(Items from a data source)
# # # # #
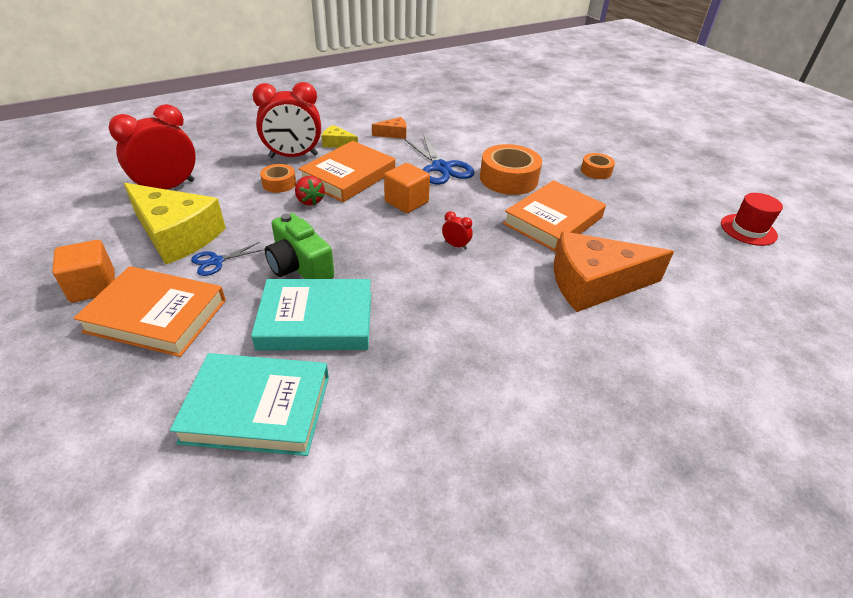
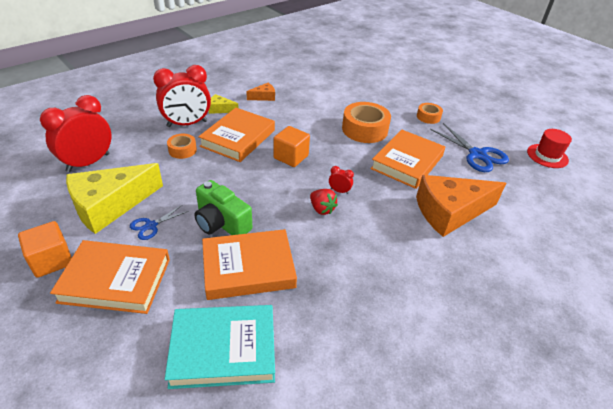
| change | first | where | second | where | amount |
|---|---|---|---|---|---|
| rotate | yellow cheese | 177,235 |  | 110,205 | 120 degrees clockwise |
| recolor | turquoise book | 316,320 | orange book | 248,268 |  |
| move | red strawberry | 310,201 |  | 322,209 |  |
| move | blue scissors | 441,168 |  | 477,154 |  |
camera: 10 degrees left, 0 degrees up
# # # # #
* _ACTIVITY_: Leave the pictures out and copy the rest of the data exactly.

* _ANSWER TO THE PROBLEM_:
| change | first | where | second | where | amount |
|---|---|---|---|---|---|
| rotate | yellow cheese | 177,235 |  | 110,205 | 120 degrees clockwise |
| recolor | turquoise book | 316,320 | orange book | 248,268 |  |
| move | red strawberry | 310,201 |  | 322,209 |  |
| move | blue scissors | 441,168 |  | 477,154 |  |
camera: 10 degrees left, 0 degrees up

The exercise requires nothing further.